## Assignment
When you retype the entries, keep each one exact and leave out the pictures.

(Data excerpts)
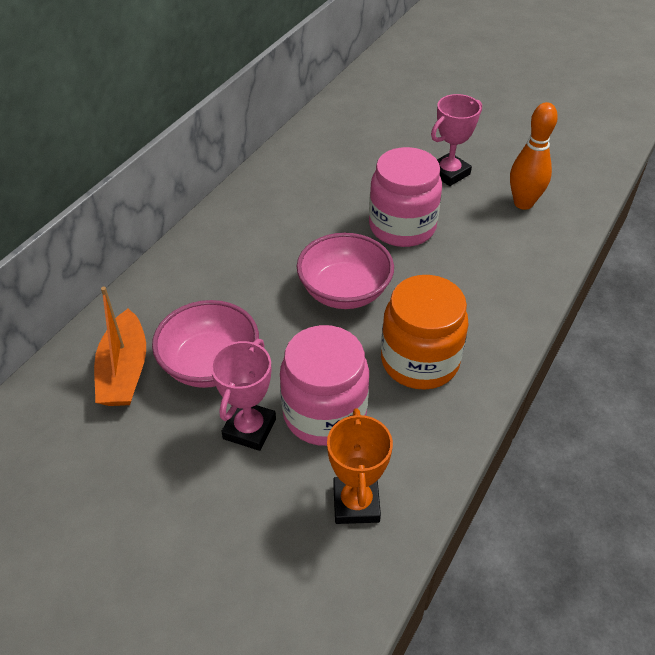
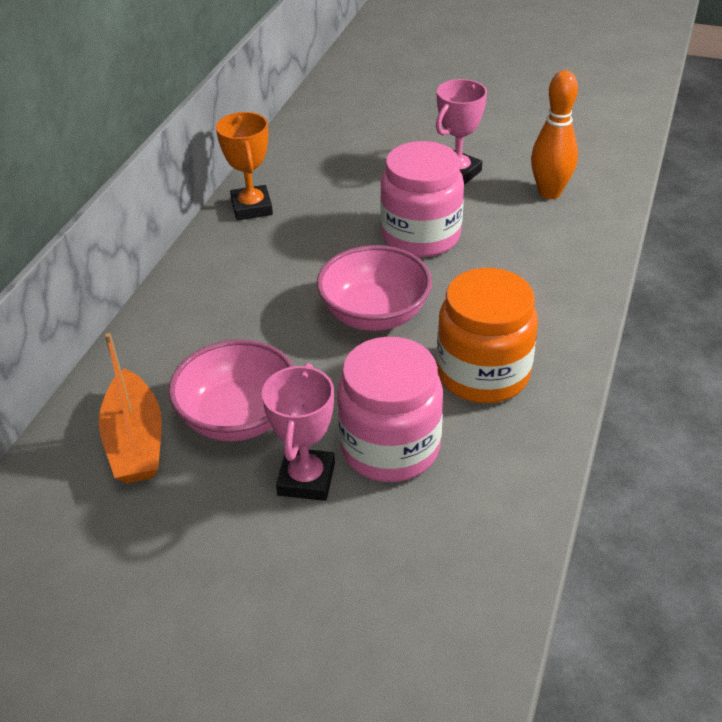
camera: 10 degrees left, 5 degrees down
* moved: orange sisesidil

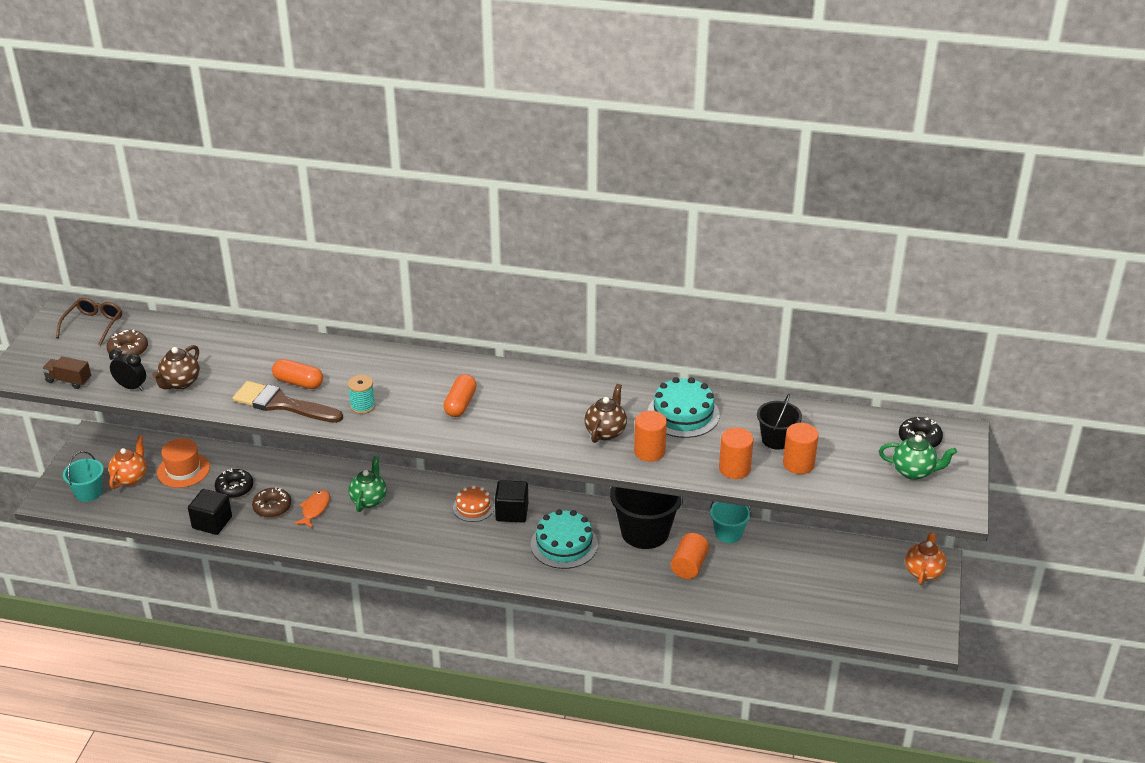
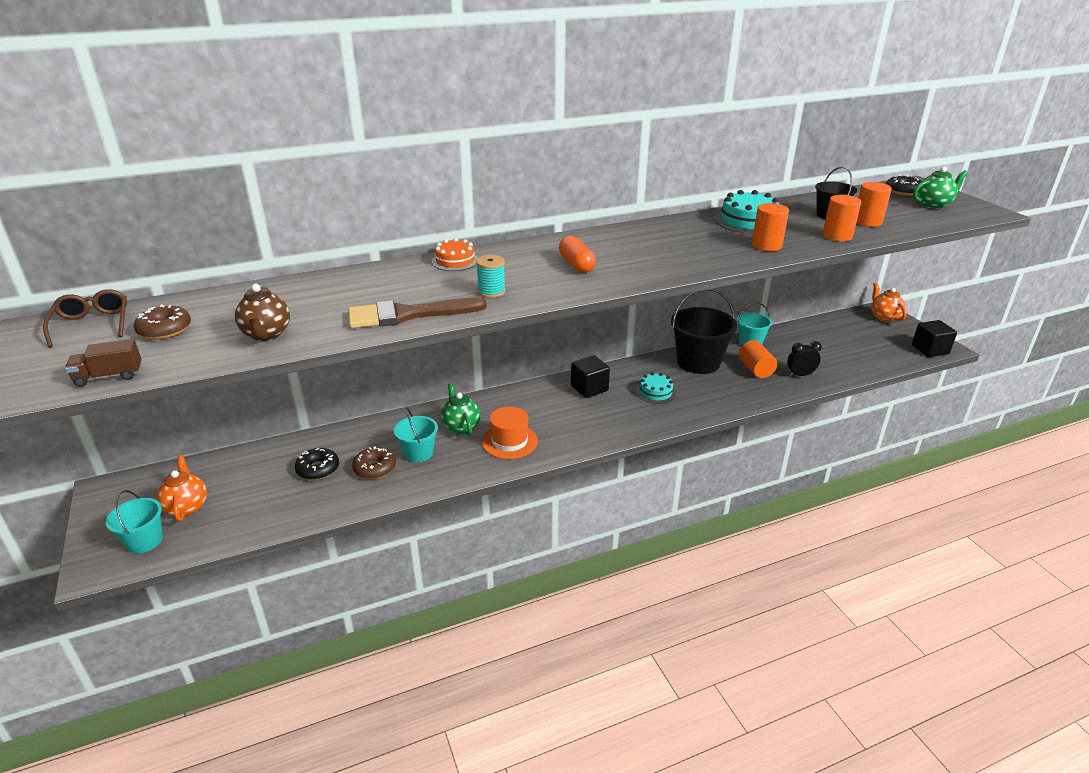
camera: 35 degrees left, 5 degrees down
* moved: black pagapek
* removed:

## Written reply
camera: 10 degrees left, 5 degrees down
* moved: orange sisesidil

camera: 35 degrees left, 5 degrees down
* moved: black pagapek
* removed:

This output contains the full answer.